Each line of the data below either holds "degrees" or does not. Report how many do, and only that.
== Segment start ==
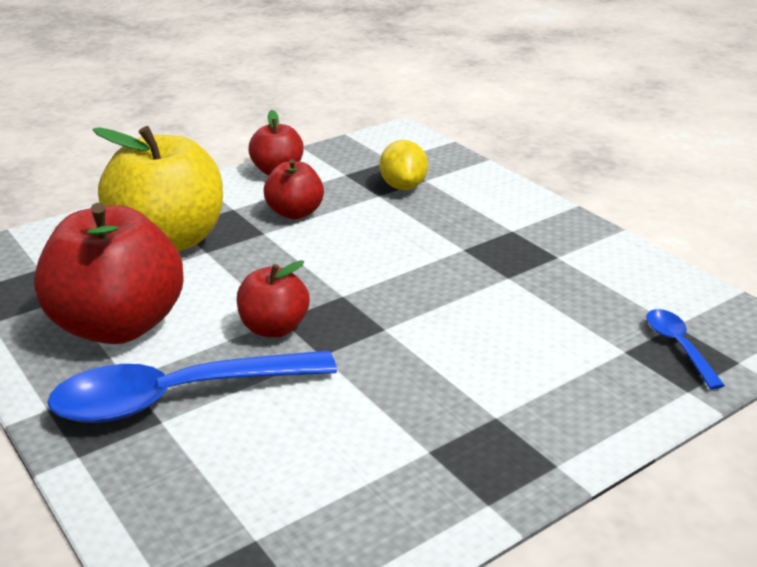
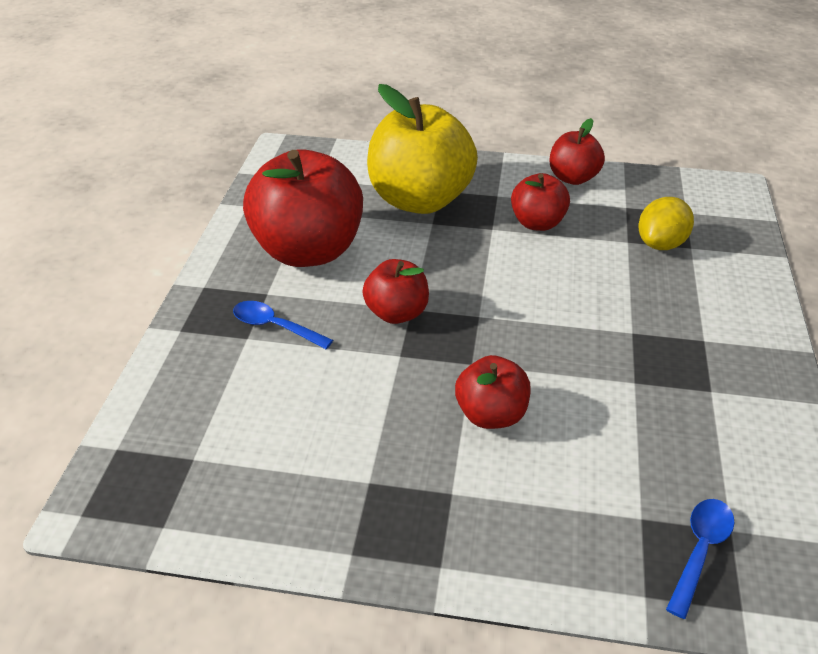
camera: 45 degrees right, 10 degrees up
(177, 397) = (275, 326): blue spoon -> blue spoon, size x0.47
(448, 352) = (491, 414): none -> red apple

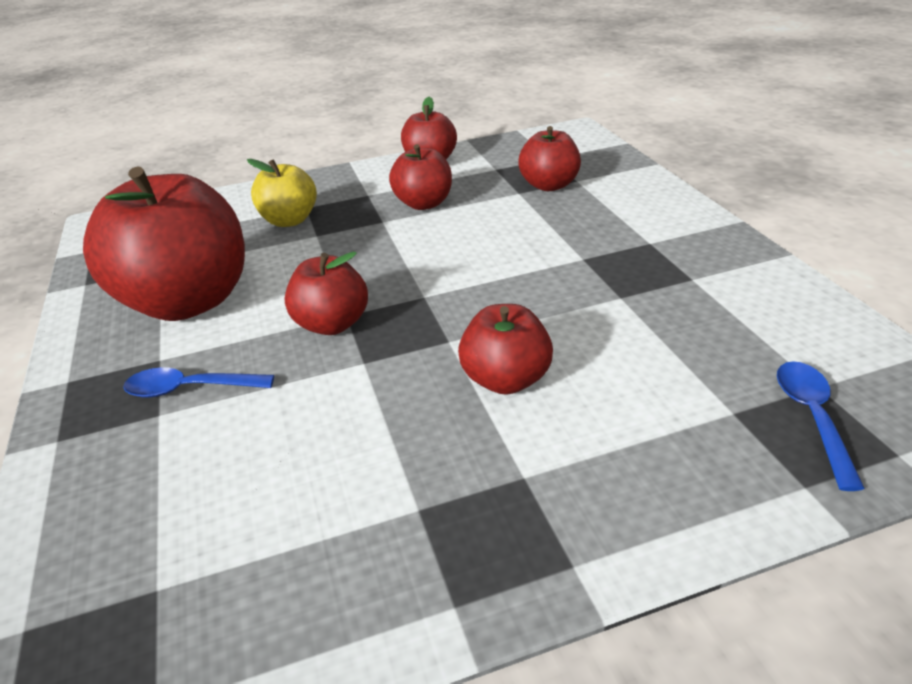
camera: 25 degrees left, 5 degrees down
(420, 200) = (289, 220): yellow apple -> yellow apple, size x0.52
(661, 244) = (549, 185): yellow lemon -> red apple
== Segment end ==
**TASK SOLUTION:** 2